*Task material:*
⁂

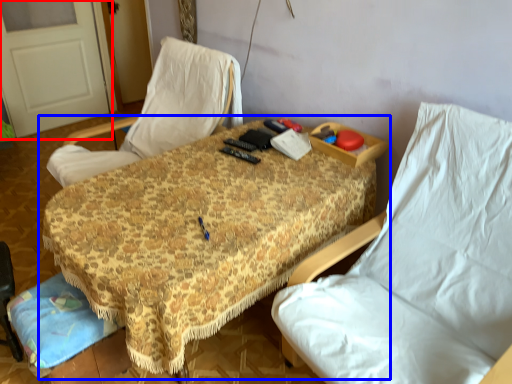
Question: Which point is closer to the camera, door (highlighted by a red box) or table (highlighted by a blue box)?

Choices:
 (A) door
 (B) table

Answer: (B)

⁂

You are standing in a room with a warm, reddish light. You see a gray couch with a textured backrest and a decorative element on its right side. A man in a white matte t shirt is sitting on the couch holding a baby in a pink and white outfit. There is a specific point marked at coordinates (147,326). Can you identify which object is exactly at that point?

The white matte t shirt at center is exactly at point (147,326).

⁂

Could you express the rows as a numbered list, starting at the line containing "Question: Which point" and ending at the line containing "Answer: (B)", with both of those lines included and blank lines left out?

*Result:*
1. Question: Which point is closer to the camera, door (highlighted by a red box) or table (highlighted by a blue box)?
2. Choices:
3.  (A) door
4.  (B) table
5. Answer: (B)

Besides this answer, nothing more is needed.